TASK DETAILS
Extract all lines in the data that contain the word "none".

RECORD SET
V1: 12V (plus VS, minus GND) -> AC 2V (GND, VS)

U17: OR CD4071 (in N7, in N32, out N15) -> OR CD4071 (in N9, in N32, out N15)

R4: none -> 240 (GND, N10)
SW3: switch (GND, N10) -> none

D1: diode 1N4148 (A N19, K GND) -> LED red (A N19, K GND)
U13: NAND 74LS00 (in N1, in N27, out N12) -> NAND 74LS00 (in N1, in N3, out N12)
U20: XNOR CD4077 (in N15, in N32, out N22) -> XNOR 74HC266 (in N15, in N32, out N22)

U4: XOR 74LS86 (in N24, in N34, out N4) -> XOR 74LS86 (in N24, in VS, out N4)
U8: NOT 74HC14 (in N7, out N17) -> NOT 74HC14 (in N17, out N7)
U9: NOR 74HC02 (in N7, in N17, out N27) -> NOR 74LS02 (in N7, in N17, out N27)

RESULT BELOW
R4: none -> 240 (GND, N10)
SW3: switch (GND, N10) -> none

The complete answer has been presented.